◆ **AVAILABLE DATA**
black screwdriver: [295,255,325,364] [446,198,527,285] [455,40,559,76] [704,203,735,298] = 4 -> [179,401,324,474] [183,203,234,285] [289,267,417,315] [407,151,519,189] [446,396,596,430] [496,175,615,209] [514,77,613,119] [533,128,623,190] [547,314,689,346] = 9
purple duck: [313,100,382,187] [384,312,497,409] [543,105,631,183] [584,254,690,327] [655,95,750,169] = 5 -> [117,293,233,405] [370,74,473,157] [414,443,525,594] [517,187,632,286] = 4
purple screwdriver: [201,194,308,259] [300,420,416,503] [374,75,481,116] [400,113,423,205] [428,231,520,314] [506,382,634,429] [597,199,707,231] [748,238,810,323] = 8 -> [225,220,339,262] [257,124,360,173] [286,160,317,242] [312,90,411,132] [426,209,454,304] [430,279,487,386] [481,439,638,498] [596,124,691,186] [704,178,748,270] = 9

==

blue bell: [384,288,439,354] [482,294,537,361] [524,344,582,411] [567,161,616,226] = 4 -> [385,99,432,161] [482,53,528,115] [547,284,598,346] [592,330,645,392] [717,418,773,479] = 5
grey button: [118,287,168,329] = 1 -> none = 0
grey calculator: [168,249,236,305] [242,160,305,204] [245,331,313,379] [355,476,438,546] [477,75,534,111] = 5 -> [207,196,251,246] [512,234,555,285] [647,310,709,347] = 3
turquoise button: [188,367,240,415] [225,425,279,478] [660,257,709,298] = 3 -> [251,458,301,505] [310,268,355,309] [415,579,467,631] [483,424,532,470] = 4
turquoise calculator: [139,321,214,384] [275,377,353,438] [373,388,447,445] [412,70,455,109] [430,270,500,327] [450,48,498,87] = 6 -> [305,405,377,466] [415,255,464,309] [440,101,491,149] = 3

◆ **PROBLEM DESCRIPTION**
Above are some lines. Repeat exactly, and only, those from the line that has "black screwdriver: [295,255,325,364]" through the line that has "purple screwdriver: [201,194,308,259]".

◆ **SOLUTION FOR THIS EXERCISE**
black screwdriver: [295,255,325,364] [446,198,527,285] [455,40,559,76] [704,203,735,298] = 4 -> [179,401,324,474] [183,203,234,285] [289,267,417,315] [407,151,519,189] [446,396,596,430] [496,175,615,209] [514,77,613,119] [533,128,623,190] [547,314,689,346] = 9
purple duck: [313,100,382,187] [384,312,497,409] [543,105,631,183] [584,254,690,327] [655,95,750,169] = 5 -> [117,293,233,405] [370,74,473,157] [414,443,525,594] [517,187,632,286] = 4
purple screwdriver: [201,194,308,259] [300,420,416,503] [374,75,481,116] [400,113,423,205] [428,231,520,314] [506,382,634,429] [597,199,707,231] [748,238,810,323] = 8 -> [225,220,339,262] [257,124,360,173] [286,160,317,242] [312,90,411,132] [426,209,454,304] [430,279,487,386] [481,439,638,498] [596,124,691,186] [704,178,748,270] = 9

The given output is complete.